→ Exercise details: The answer is the full set of records, given again exactly and without images.
══ Material for this task ══
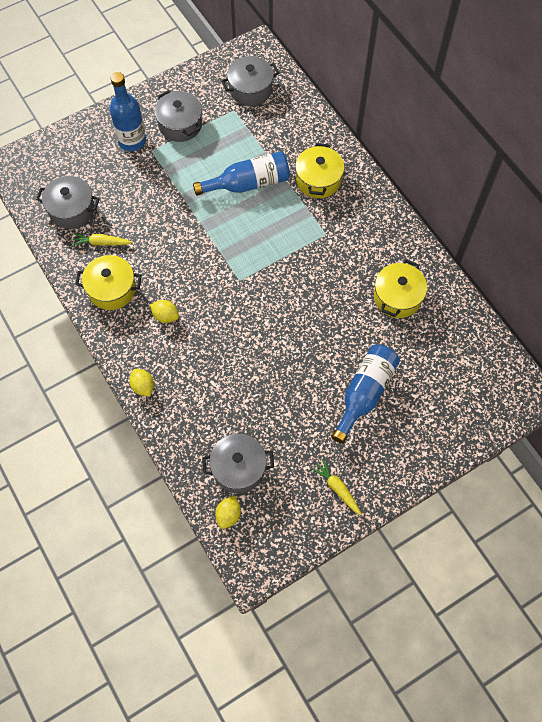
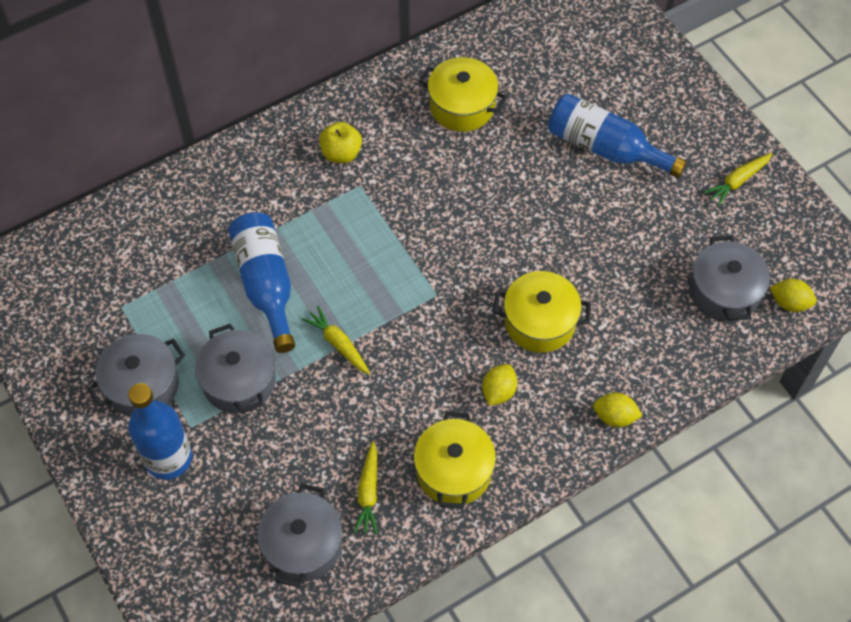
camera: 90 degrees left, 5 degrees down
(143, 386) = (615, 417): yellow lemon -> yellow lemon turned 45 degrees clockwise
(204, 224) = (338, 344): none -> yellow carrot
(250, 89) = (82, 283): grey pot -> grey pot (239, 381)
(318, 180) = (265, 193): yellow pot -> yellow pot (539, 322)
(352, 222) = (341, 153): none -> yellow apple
═══
→ Solution to the problem:
camera: 90 degrees left, 5 degrees down
(143, 386) = (615, 417): yellow lemon -> yellow lemon turned 45 degrees clockwise
(204, 224) = (338, 344): none -> yellow carrot
(250, 89) = (82, 283): grey pot -> grey pot (239, 381)
(318, 180) = (265, 193): yellow pot -> yellow pot (539, 322)
(352, 222) = (341, 153): none -> yellow apple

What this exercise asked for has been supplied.